* _Work task_
Using the material below, state how many of its lines contain the string "zener", with no other words.

───

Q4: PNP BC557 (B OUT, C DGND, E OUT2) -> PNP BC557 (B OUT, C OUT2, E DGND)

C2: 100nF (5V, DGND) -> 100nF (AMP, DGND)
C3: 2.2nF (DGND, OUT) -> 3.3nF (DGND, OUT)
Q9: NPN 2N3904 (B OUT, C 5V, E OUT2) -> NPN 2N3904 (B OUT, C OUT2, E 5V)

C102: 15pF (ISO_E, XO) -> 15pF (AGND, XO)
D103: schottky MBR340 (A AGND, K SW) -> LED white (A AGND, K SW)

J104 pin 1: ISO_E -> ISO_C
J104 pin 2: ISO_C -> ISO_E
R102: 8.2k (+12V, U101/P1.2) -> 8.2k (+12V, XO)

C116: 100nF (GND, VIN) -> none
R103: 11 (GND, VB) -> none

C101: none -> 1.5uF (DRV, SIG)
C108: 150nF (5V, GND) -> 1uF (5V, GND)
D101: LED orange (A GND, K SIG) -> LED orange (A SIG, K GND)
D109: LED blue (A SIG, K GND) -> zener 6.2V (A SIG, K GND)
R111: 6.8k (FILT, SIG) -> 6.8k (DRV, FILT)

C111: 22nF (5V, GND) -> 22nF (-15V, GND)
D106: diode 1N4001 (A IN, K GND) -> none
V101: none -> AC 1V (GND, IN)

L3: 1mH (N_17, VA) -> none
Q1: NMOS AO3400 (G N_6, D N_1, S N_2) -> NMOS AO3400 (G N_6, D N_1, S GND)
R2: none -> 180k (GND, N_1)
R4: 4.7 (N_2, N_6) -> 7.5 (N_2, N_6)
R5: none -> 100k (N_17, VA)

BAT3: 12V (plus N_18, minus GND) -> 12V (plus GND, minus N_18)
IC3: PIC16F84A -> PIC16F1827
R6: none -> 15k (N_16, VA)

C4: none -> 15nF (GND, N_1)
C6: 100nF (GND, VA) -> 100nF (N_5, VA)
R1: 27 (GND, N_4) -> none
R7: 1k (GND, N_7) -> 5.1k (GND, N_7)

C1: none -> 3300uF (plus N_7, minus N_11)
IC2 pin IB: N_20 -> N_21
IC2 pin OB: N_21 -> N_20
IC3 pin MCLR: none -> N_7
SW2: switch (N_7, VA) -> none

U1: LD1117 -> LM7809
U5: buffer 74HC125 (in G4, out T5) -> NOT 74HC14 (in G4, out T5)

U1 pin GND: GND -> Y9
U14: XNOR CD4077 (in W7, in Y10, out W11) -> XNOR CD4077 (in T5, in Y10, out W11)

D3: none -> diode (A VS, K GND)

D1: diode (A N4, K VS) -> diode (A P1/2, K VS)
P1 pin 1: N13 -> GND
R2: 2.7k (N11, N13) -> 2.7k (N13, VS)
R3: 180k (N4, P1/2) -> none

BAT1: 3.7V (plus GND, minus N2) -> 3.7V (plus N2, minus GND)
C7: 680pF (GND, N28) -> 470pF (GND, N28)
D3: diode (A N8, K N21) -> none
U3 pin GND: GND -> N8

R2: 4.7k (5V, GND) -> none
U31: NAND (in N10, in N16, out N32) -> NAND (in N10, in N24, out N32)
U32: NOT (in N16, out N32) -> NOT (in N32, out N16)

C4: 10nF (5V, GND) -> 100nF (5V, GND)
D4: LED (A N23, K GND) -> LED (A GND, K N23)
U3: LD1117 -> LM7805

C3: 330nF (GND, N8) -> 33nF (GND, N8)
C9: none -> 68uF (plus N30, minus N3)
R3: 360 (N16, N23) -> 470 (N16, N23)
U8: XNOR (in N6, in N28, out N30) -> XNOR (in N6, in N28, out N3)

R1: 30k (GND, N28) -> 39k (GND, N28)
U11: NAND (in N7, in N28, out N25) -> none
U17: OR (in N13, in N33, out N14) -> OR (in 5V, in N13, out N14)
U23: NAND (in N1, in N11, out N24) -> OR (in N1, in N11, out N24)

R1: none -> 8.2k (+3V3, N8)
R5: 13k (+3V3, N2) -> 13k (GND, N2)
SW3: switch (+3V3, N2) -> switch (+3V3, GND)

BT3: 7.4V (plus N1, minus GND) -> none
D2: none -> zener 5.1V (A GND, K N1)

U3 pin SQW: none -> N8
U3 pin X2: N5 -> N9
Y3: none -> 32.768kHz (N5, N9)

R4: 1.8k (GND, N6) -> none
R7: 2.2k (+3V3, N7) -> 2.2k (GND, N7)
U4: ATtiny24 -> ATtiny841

───

* _Expected answer_
2